SET EXERCISE ▸ Copy every item below line for line, with no changes to any name, time or date.

● ● ● ● ●

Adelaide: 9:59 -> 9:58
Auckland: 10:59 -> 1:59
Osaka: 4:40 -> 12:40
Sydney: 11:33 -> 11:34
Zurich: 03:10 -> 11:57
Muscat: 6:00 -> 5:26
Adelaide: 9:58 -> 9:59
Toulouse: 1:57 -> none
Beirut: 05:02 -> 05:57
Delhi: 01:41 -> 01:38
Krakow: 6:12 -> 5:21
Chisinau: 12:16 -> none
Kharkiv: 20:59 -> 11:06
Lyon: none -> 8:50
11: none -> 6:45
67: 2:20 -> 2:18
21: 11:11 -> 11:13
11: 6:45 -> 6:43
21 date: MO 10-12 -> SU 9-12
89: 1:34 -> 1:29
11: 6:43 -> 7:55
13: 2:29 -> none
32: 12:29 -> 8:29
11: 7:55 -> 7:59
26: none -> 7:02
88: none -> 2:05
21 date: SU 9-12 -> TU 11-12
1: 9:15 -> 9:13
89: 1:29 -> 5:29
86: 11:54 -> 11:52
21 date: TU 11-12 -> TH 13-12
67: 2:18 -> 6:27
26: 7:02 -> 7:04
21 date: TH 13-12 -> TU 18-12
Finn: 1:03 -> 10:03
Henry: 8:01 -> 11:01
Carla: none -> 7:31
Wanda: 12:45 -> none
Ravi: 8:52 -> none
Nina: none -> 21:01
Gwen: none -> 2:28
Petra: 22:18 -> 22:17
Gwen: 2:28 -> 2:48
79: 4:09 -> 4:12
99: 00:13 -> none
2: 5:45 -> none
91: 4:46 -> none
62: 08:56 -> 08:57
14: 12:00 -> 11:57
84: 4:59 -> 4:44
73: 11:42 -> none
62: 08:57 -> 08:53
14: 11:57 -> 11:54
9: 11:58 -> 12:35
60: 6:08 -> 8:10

● ● ● ● ●

SOLUTION TO THE EXERCISE ▸
Adelaide: 9:59 -> 9:58
Auckland: 10:59 -> 1:59
Osaka: 4:40 -> 12:40
Sydney: 11:33 -> 11:34
Zurich: 03:10 -> 11:57
Muscat: 6:00 -> 5:26
Adelaide: 9:58 -> 9:59
Toulouse: 1:57 -> none
Beirut: 05:02 -> 05:57
Delhi: 01:41 -> 01:38
Krakow: 6:12 -> 5:21
Chisinau: 12:16 -> none
Kharkiv: 20:59 -> 11:06
Lyon: none -> 8:50
11: none -> 6:45
67: 2:20 -> 2:18
21: 11:11 -> 11:13
11: 6:45 -> 6:43
21 date: MO 10-12 -> SU 9-12
89: 1:34 -> 1:29
11: 6:43 -> 7:55
13: 2:29 -> none
32: 12:29 -> 8:29
11: 7:55 -> 7:59
26: none -> 7:02
88: none -> 2:05
21 date: SU 9-12 -> TU 11-12
1: 9:15 -> 9:13
89: 1:29 -> 5:29
86: 11:54 -> 11:52
21 date: TU 11-12 -> TH 13-12
67: 2:18 -> 6:27
26: 7:02 -> 7:04
21 date: TH 13-12 -> TU 18-12
Finn: 1:03 -> 10:03
Henry: 8:01 -> 11:01
Carla: none -> 7:31
Wanda: 12:45 -> none
Ravi: 8:52 -> none
Nina: none -> 21:01
Gwen: none -> 2:28
Petra: 22:18 -> 22:17
Gwen: 2:28 -> 2:48
79: 4:09 -> 4:12
99: 00:13 -> none
2: 5:45 -> none
91: 4:46 -> none
62: 08:56 -> 08:57
14: 12:00 -> 11:57
84: 4:59 -> 4:44
73: 11:42 -> none
62: 08:57 -> 08:53
14: 11:57 -> 11:54
9: 11:58 -> 12:35
60: 6:08 -> 8:10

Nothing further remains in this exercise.